**EXERCISE REQUIREMENTS:** Say how many of the lines below include the word "blue". Only the number should be given.

[[ SUPPLIED DATA, beginning ]]

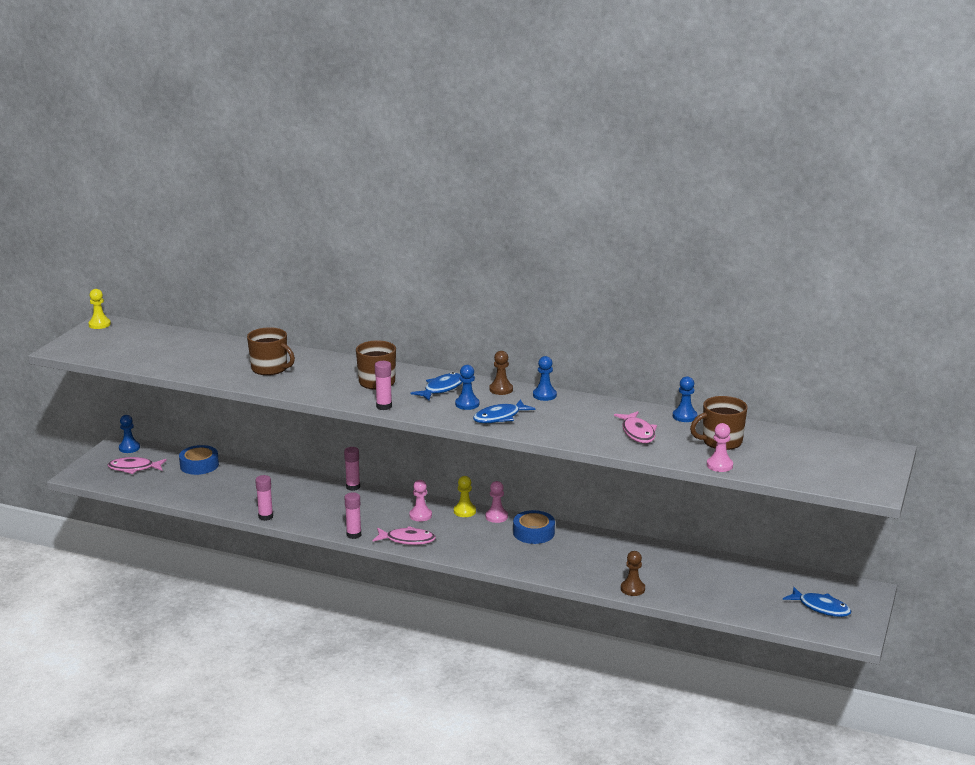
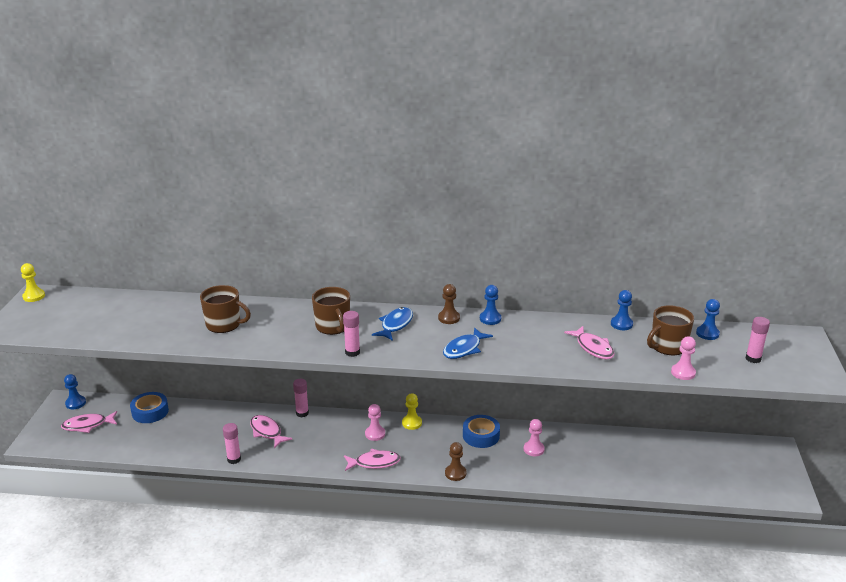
camera: 15 degrees left, 5 degrees up
(309, 498) = (267, 432): none -> pink fish
(354, 535) = (324, 465): pink glue stick -> pink glue stick (753, 359)
(467, 404) = (427, 338): blue pawn -> blue pawn (707, 333)
(496, 517) = (441, 424): pink pawn -> pink pawn (533, 449)
(632, 589) = (591, 481): brown pawn -> brown pawn (455, 473)
(820, 607) = (750, 472): blue fish -> none

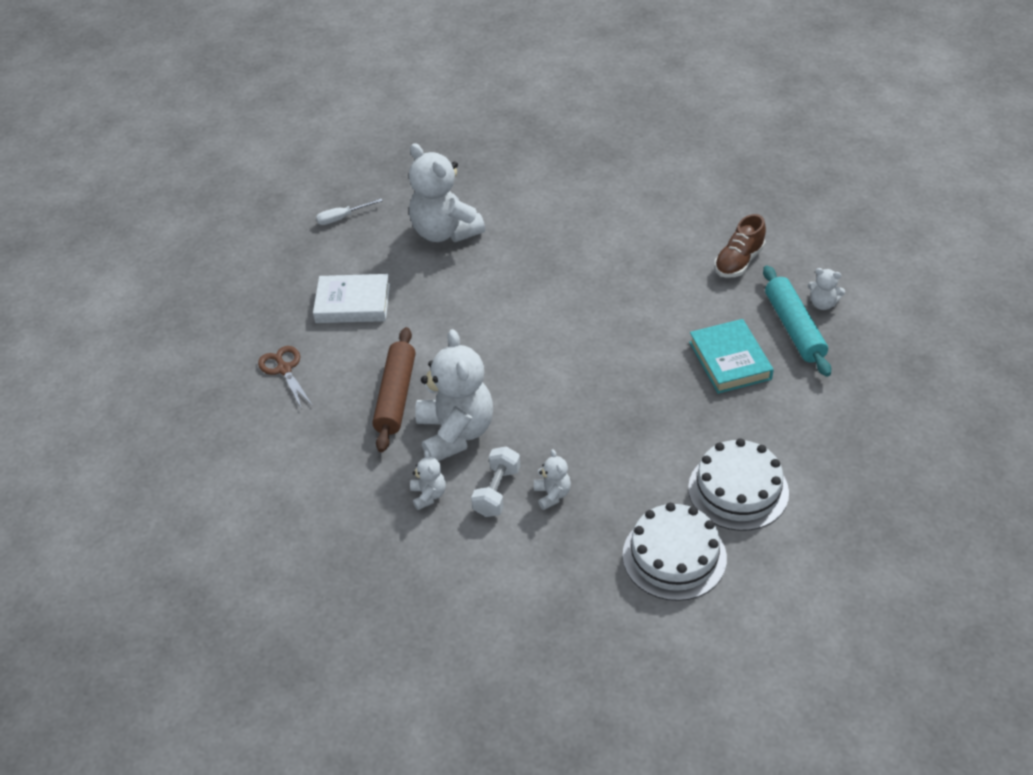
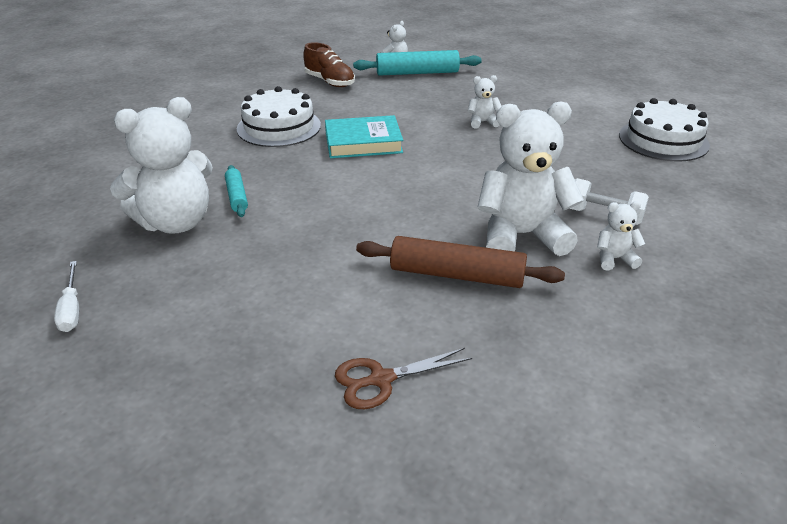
camera: 85 degrees left, 10 degrees down
(353, 303) = (269, 305): white book -> none
(487, 253) = (237, 196): none -> turquoise rolling pin
(552, 495) = (604, 187): white teddy bear -> white teddy bear (482, 122)
(729, 360) = (447, 98): turquoise book -> turquoise book (363, 142)
(738, 490) = (589, 110): white cake -> white cake (279, 127)

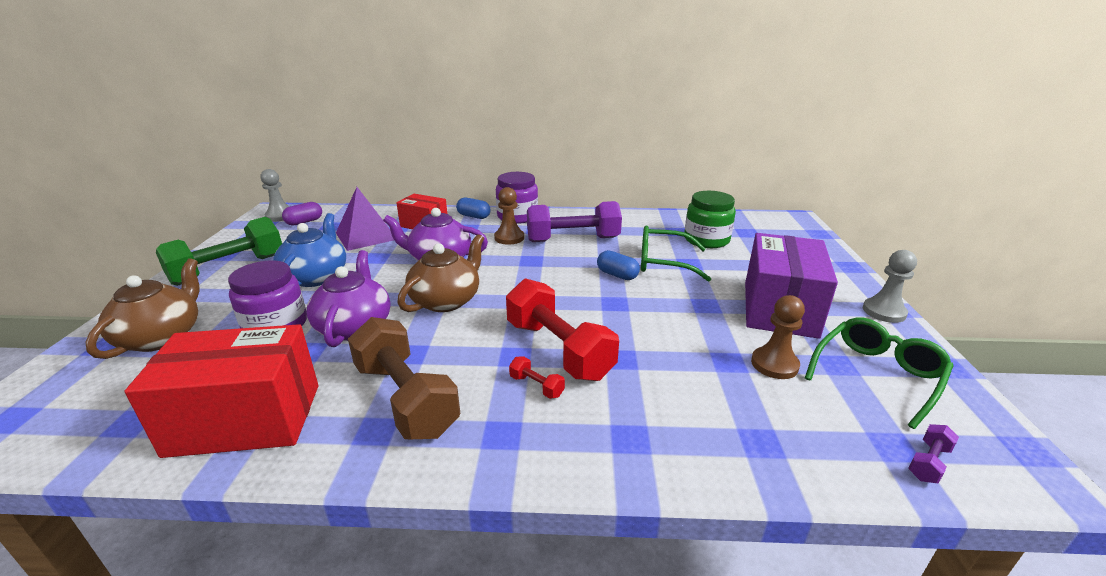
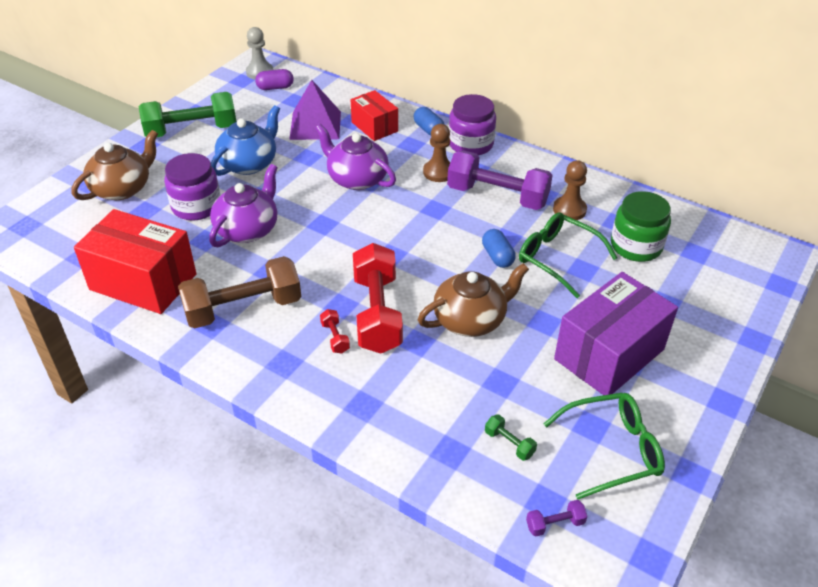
camera: 30 degrees right, 15 degrees up
(406, 398) = (243, 308): brown dumbbell -> brown dumbbell turned 75 degrees clockwise
(446, 300) = (330, 229): brown teapot -> brown teapot (470, 319)
(774, 364) = (535, 402): brown pawn -> brown pawn (569, 210)
(799, 408) = (509, 443): none -> green dumbbell
(884, 312) = (711, 401): grey pawn -> none

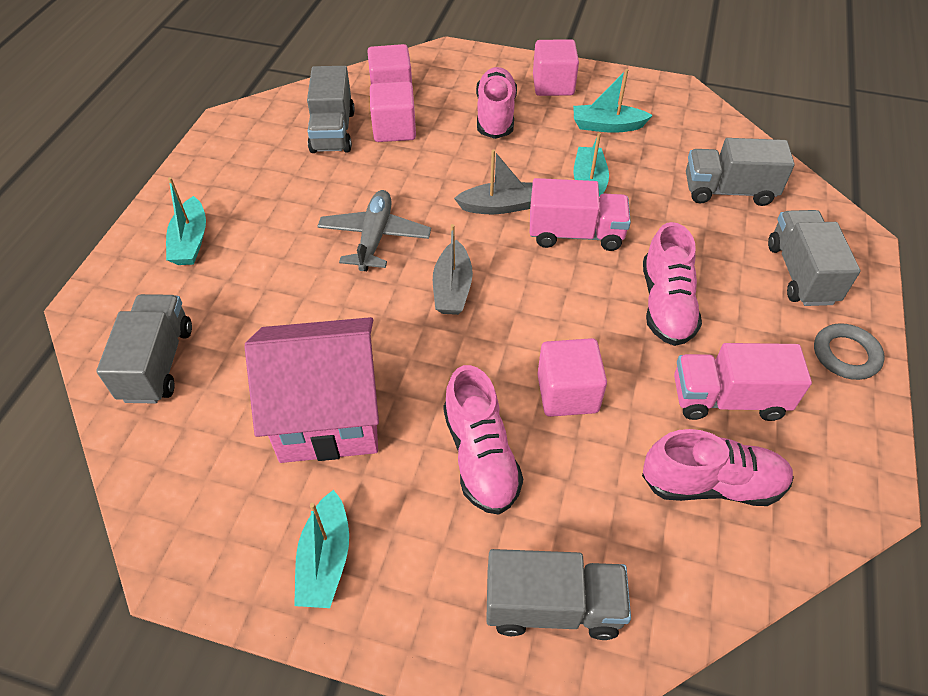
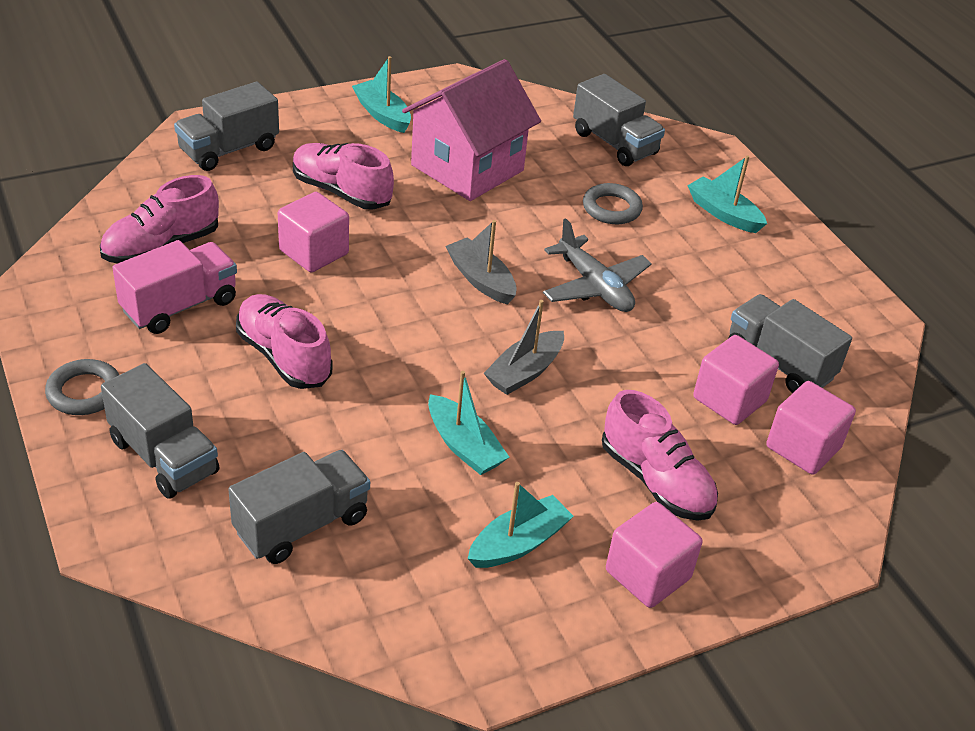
camera: 135 degrees right, 10 degrees down
(266, 295) = (611, 208): none -> grey ring
(575, 234) = (425, 381): pink truck -> none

[[ SUPPLIED DATA, end ]]

**EXERCISE RESULT:** 2